:: Aim of the task ::
Please set down only the lines that run from the one containing "CN3 pin 2: 5V -> DGND" to the end of the listing below, exactly as written.

:: Records provided ::
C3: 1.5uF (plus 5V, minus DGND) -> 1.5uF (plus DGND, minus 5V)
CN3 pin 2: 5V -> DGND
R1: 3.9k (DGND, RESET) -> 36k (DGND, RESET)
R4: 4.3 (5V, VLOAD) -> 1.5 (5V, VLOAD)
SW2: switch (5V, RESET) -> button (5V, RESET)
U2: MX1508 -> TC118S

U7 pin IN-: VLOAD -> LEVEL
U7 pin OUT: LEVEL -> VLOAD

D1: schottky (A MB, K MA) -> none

:: Response area ::
CN3 pin 2: 5V -> DGND
R1: 3.9k (DGND, RESET) -> 36k (DGND, RESET)
R4: 4.3 (5V, VLOAD) -> 1.5 (5V, VLOAD)
SW2: switch (5V, RESET) -> button (5V, RESET)
U2: MX1508 -> TC118S

U7 pin IN-: VLOAD -> LEVEL
U7 pin OUT: LEVEL -> VLOAD

D1: schottky (A MB, K MA) -> none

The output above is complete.